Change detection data

◆ ◆ ◆ ◆ ◆ ◆ ◆

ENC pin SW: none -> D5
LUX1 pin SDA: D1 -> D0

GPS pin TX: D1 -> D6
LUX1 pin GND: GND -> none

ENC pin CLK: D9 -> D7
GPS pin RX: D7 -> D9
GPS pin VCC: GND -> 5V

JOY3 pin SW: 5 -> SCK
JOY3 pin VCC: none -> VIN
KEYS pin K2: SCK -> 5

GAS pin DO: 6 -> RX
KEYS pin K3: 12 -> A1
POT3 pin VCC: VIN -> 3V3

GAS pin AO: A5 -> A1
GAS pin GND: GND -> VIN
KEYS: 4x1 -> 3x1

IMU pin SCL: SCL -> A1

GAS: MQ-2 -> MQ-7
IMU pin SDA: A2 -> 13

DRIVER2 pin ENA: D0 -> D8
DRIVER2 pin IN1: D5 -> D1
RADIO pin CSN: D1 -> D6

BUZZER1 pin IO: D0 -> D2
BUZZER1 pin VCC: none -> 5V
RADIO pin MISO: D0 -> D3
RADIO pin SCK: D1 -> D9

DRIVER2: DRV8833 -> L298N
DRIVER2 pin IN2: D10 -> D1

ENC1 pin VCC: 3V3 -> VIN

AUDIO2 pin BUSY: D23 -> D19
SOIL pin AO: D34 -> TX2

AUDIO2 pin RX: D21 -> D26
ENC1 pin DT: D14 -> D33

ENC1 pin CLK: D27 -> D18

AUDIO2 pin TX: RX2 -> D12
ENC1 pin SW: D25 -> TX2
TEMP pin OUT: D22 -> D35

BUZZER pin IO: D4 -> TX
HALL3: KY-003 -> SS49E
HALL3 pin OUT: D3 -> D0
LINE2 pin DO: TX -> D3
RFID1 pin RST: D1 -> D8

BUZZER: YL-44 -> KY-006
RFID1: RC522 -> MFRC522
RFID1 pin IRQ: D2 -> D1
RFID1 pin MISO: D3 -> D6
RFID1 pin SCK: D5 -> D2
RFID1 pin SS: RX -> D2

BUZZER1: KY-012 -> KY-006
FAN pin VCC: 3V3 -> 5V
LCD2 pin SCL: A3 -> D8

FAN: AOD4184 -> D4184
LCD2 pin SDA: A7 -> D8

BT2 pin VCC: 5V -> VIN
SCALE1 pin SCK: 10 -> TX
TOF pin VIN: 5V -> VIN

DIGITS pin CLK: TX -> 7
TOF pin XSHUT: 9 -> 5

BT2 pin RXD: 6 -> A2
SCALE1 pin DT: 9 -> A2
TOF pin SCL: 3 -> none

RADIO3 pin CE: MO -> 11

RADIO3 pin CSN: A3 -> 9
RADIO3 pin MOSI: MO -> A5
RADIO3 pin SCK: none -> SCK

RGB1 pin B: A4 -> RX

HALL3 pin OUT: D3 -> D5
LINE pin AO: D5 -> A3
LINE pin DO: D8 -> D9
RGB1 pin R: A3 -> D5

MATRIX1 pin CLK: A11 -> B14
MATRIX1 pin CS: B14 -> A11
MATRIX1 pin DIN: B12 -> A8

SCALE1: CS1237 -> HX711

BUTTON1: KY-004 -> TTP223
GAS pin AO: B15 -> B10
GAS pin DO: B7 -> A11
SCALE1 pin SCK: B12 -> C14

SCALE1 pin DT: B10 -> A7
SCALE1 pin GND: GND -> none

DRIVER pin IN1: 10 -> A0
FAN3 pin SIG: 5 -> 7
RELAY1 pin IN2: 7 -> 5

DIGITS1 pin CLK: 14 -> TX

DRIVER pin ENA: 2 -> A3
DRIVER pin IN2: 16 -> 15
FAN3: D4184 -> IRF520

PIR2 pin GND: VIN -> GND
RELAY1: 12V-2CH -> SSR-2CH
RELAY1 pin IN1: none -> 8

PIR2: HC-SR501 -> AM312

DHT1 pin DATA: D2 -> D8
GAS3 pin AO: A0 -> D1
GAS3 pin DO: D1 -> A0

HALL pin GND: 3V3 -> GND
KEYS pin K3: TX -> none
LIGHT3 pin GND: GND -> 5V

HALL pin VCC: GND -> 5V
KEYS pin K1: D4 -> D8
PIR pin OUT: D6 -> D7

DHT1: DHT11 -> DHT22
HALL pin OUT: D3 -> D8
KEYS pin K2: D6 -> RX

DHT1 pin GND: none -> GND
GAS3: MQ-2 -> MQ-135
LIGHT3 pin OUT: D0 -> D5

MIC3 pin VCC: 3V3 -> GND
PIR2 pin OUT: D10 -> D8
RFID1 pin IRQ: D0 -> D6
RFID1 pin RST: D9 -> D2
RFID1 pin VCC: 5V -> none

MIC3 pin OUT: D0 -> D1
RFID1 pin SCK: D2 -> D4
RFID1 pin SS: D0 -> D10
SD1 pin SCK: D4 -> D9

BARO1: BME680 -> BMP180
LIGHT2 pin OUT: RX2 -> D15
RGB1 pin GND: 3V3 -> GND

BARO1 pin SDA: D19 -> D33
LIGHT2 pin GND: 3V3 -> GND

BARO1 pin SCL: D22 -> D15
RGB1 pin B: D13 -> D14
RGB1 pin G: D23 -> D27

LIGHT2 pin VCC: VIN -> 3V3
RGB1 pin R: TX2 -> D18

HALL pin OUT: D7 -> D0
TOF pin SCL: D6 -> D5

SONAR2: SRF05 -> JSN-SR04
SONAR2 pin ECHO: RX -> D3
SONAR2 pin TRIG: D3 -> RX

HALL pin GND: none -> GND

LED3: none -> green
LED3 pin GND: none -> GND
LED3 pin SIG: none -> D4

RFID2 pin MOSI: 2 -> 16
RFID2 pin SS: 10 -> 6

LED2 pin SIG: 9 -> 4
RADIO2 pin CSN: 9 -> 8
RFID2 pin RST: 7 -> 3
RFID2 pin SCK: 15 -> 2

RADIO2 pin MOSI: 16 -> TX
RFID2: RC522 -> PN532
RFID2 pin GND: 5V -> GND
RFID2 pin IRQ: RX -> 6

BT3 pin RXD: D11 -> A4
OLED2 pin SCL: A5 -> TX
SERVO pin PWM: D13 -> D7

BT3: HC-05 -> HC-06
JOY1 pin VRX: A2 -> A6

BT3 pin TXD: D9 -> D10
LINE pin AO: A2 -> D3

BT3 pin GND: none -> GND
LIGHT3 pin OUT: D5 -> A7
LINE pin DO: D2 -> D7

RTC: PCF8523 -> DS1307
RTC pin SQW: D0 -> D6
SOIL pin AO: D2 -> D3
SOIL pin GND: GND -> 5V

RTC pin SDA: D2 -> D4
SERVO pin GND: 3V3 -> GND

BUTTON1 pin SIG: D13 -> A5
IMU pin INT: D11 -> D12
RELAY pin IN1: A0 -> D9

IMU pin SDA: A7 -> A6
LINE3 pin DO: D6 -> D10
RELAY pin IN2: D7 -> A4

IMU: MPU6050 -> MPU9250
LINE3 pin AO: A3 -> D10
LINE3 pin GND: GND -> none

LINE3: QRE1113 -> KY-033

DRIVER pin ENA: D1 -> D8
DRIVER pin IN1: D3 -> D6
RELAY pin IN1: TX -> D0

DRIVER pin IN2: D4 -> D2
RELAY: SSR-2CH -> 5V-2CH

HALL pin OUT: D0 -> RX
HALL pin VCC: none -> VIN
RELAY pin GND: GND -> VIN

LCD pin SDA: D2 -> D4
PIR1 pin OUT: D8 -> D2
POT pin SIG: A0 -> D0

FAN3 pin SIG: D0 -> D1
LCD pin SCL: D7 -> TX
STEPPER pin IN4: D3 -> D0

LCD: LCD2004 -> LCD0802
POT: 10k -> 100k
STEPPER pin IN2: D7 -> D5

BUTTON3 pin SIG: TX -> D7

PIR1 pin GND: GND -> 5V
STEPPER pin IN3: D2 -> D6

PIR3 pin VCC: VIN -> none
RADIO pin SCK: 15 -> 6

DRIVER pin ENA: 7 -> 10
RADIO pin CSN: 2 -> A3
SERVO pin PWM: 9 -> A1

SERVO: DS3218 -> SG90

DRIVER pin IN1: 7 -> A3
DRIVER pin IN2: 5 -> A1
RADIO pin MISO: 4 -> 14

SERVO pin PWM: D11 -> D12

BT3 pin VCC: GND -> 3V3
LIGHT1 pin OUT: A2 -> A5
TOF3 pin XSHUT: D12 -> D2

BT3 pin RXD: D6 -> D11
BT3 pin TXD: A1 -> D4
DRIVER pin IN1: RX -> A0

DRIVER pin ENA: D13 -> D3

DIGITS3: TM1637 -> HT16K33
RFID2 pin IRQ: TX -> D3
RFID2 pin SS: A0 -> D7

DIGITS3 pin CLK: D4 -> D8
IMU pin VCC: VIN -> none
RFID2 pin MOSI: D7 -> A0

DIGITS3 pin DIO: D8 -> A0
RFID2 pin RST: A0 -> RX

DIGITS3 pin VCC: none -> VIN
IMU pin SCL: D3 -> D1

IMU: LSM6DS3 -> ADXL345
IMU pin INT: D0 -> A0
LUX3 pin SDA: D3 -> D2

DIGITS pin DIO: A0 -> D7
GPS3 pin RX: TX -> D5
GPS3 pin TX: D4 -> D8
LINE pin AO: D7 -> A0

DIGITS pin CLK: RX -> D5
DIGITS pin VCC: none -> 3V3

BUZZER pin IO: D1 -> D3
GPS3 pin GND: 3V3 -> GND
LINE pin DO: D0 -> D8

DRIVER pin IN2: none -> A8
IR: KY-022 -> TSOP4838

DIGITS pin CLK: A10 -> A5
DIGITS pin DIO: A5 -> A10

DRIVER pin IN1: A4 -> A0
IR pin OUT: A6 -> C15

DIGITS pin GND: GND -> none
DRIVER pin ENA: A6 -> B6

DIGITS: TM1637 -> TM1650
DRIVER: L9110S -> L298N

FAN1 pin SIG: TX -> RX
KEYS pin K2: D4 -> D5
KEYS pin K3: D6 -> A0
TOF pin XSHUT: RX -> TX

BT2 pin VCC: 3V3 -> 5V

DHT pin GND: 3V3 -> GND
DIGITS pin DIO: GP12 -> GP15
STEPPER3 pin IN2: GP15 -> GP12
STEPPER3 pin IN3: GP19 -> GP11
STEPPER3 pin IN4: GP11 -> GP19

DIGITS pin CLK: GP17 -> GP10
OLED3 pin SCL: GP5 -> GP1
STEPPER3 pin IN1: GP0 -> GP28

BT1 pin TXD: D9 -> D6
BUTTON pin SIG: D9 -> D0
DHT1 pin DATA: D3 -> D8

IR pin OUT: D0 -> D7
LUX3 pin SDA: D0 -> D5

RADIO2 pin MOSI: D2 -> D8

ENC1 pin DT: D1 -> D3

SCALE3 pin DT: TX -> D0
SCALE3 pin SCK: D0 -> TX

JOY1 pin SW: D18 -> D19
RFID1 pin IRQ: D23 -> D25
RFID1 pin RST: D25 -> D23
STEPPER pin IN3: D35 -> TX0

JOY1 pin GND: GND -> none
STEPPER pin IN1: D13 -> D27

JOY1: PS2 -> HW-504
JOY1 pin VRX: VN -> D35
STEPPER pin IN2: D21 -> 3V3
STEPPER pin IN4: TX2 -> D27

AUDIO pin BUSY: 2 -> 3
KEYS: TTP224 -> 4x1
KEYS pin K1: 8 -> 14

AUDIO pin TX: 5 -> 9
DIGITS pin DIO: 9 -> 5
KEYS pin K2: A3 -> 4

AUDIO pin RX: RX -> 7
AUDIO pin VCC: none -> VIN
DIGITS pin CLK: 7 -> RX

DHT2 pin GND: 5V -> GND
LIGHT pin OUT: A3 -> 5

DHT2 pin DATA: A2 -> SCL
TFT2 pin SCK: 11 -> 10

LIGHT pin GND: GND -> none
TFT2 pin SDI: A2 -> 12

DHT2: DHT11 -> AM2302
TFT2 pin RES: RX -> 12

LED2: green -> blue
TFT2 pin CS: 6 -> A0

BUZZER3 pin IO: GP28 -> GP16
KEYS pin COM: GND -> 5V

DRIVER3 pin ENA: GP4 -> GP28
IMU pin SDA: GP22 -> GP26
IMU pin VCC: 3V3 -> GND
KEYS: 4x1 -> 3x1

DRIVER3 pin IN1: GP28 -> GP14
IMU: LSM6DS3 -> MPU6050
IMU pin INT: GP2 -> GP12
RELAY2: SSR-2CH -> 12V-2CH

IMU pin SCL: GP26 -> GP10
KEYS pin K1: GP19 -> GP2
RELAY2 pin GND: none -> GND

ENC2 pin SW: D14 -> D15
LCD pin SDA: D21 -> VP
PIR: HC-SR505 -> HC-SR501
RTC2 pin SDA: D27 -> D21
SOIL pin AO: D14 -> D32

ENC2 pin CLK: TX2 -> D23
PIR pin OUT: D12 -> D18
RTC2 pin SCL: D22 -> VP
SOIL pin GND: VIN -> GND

◆ ◆ ◆ ◆ ◆ ◆ ◆

Search the records for the word "SOIL" and copy out every line that holds it.

Task solution:
SOIL pin AO: D34 -> TX2
SOIL pin AO: D2 -> D3
SOIL pin GND: GND -> 5V
SOIL pin AO: D14 -> D32
SOIL pin GND: VIN -> GND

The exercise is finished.